Lines on finding words and elements:

___

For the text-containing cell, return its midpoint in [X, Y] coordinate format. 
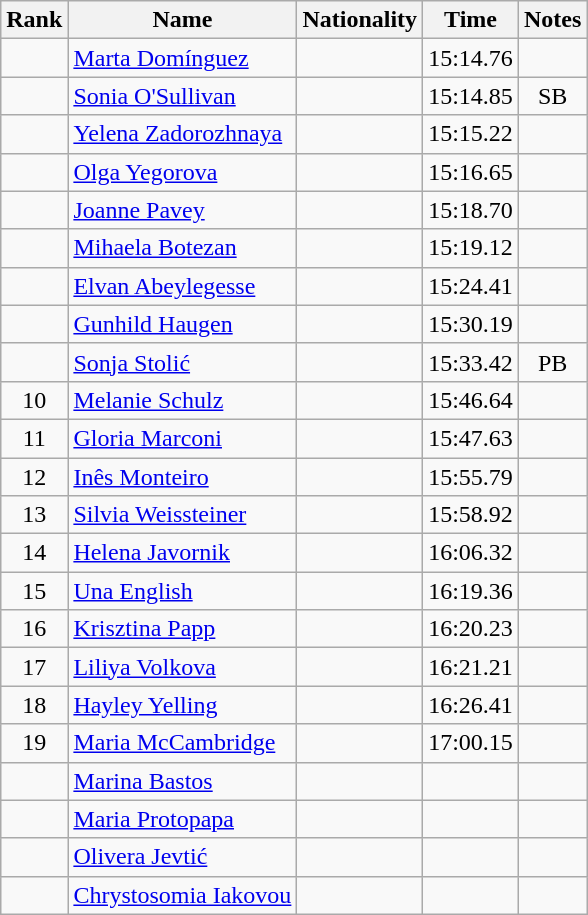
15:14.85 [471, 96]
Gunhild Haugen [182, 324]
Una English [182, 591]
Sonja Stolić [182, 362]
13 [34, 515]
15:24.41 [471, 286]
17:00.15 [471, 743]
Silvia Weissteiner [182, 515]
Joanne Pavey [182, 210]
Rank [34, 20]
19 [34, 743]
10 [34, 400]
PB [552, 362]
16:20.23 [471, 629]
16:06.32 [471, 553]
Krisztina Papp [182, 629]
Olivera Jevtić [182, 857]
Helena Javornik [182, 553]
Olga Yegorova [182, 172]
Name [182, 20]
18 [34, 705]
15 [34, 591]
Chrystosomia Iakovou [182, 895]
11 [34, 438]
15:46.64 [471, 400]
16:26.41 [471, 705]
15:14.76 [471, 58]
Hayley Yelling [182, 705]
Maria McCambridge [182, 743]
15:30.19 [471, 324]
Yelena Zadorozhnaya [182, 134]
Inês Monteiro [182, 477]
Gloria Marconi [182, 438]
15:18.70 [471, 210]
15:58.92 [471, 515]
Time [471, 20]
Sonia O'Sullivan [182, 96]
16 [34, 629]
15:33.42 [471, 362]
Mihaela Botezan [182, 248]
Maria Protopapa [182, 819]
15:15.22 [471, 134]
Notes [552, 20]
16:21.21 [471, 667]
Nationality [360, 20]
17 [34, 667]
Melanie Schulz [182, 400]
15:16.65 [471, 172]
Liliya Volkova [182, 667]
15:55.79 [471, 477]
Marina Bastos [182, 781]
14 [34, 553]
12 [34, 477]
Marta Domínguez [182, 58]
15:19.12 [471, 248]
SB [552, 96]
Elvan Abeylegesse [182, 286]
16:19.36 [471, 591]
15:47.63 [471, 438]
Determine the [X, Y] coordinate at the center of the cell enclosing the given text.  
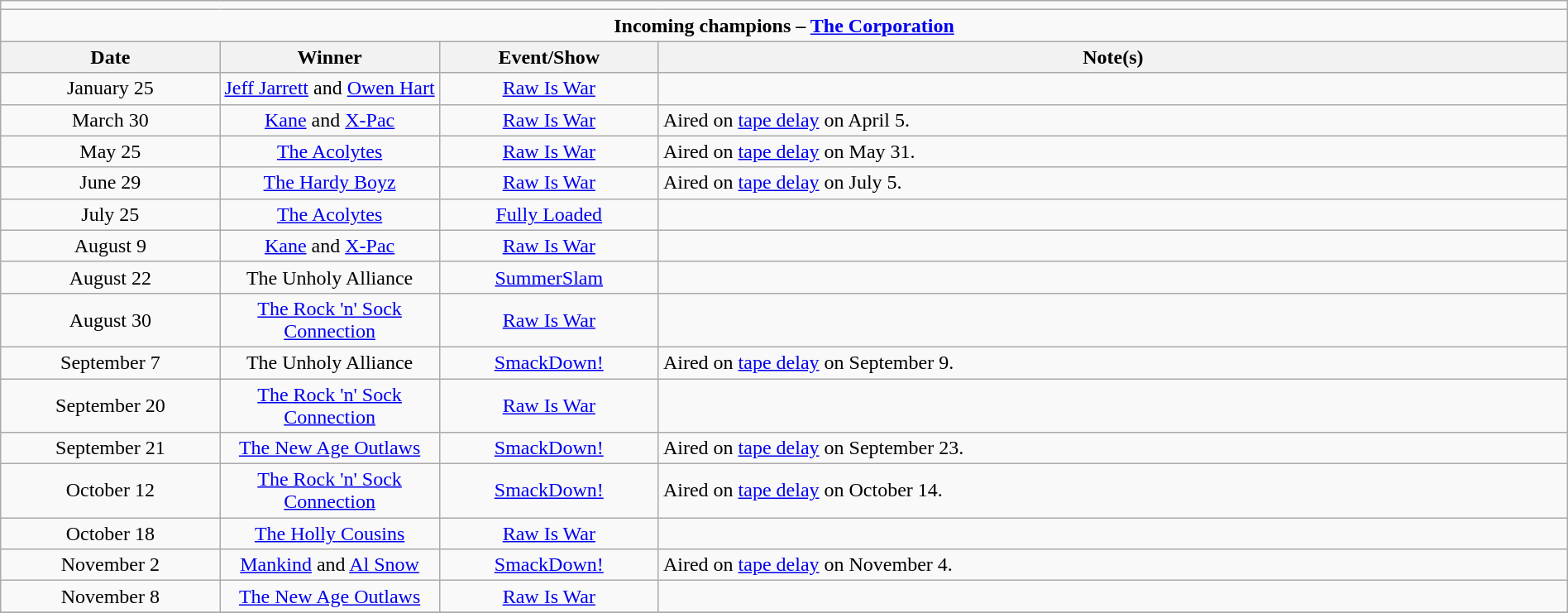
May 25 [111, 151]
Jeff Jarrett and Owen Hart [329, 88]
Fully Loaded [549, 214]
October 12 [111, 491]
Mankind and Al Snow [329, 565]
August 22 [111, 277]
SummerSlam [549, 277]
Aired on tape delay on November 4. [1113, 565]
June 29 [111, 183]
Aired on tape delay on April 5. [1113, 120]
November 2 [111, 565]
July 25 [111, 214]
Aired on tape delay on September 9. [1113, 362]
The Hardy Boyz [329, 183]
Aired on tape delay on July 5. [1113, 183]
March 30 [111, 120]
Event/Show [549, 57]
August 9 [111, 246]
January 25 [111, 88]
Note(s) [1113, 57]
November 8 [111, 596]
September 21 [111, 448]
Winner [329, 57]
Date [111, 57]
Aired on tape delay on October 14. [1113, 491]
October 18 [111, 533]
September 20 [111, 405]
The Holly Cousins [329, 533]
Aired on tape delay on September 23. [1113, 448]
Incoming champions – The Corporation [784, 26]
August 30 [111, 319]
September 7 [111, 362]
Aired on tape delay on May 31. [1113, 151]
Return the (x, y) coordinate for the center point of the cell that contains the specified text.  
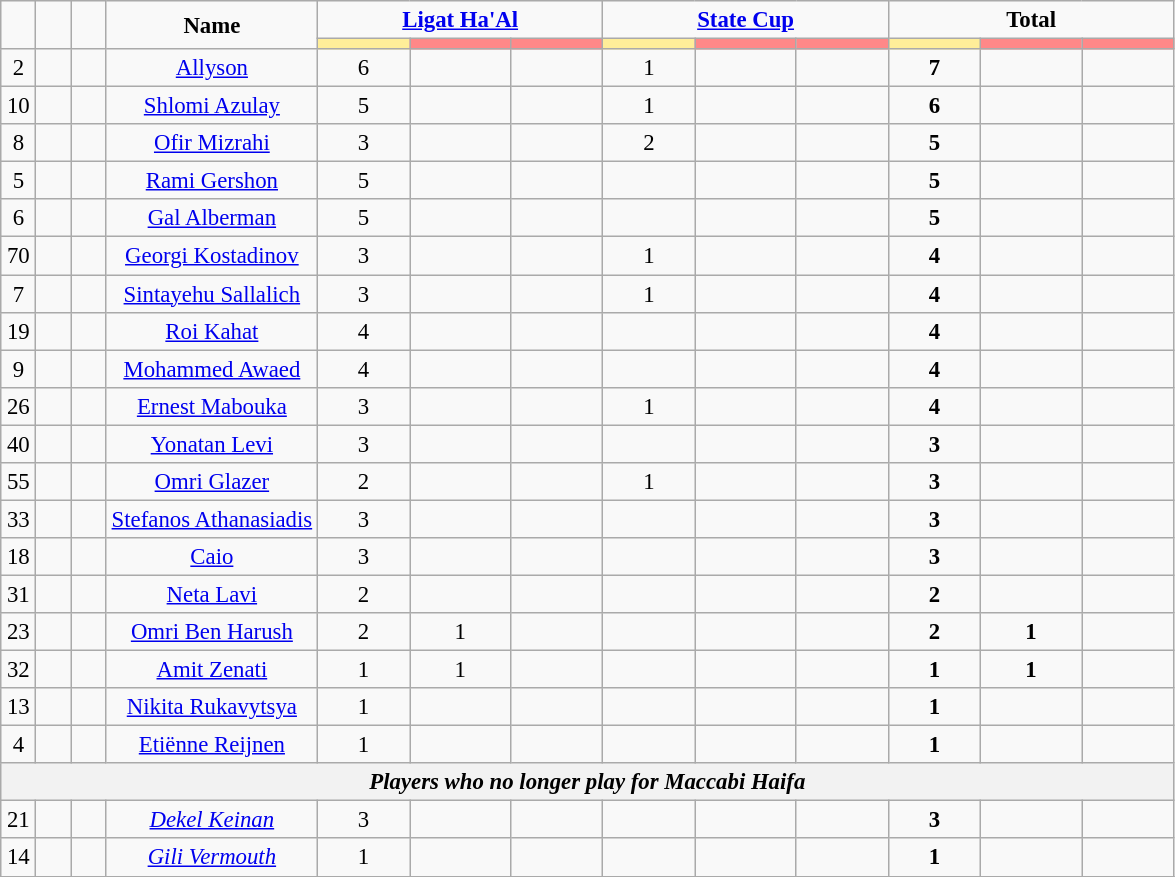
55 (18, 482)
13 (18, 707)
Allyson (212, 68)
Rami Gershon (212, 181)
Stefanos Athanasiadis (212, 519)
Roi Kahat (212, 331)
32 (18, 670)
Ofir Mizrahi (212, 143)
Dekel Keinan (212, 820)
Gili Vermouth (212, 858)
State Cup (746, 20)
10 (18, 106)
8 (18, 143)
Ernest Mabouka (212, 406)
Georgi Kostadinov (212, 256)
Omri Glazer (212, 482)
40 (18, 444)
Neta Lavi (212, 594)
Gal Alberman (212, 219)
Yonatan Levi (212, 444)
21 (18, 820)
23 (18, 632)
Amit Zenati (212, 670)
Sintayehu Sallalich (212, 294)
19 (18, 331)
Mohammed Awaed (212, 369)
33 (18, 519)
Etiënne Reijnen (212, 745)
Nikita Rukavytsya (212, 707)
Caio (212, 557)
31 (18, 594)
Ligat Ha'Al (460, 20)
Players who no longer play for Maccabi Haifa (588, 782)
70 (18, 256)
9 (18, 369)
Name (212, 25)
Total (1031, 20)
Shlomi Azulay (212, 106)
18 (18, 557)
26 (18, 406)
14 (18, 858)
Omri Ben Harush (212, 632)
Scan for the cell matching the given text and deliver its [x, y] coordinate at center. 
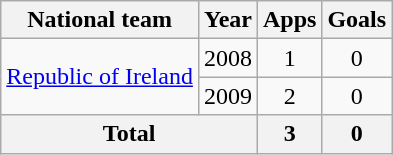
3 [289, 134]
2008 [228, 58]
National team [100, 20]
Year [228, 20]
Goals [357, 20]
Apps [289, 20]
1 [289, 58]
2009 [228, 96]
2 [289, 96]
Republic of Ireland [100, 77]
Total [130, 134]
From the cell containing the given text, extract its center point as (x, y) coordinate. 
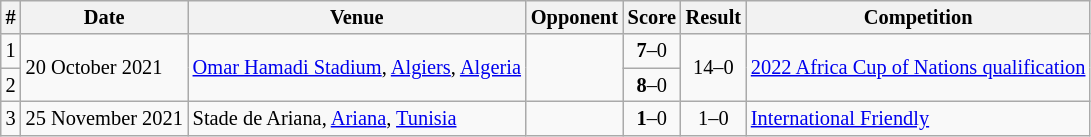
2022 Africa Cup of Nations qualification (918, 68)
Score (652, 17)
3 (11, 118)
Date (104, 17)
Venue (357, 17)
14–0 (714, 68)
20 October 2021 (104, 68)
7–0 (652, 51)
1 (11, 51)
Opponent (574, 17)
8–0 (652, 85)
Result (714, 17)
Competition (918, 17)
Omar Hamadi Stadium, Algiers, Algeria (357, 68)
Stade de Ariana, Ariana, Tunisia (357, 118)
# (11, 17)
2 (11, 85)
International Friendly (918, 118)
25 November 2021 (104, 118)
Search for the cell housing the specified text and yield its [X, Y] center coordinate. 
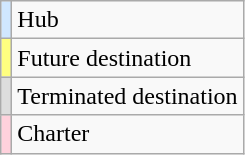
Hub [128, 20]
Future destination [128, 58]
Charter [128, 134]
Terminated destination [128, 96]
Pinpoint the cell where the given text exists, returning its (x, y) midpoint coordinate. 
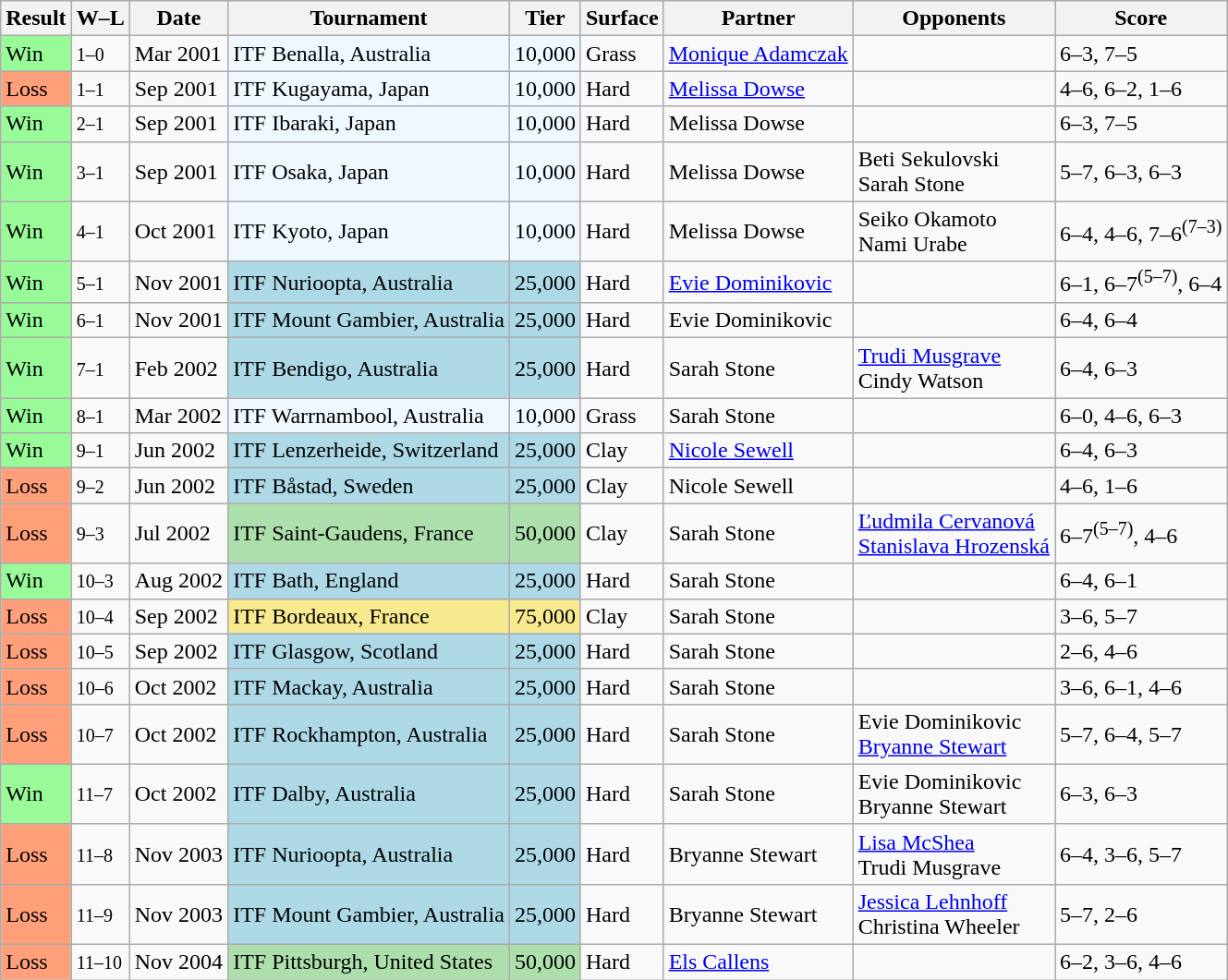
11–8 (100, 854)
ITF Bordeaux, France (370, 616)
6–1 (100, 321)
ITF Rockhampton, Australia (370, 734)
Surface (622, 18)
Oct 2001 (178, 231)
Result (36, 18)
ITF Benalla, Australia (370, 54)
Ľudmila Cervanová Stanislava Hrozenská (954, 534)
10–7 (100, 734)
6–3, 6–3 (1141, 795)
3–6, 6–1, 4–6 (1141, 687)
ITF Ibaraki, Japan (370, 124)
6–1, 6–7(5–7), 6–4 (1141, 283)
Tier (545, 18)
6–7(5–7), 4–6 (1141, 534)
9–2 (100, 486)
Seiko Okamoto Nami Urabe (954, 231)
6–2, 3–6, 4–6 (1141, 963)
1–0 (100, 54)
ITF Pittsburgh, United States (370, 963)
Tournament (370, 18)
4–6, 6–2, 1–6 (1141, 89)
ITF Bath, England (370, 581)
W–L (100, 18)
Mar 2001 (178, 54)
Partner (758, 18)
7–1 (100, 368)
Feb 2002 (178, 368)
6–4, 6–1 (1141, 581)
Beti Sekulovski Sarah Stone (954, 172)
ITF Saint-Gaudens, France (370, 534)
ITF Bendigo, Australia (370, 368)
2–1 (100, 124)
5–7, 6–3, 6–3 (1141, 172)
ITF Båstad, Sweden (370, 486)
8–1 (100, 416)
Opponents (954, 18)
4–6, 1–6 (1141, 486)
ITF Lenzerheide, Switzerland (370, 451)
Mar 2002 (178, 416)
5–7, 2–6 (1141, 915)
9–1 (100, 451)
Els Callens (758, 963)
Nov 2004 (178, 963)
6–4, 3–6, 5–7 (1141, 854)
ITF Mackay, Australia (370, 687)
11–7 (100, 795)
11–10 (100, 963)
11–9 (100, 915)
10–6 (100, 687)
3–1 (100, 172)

___

▶ **WORK TO COMPLETE**: Identify every line above that contains the word "destination" and copy each one.

▶ **EXPECTED ANSWER**:
Future destination [128, 58]
Terminated destination [128, 96]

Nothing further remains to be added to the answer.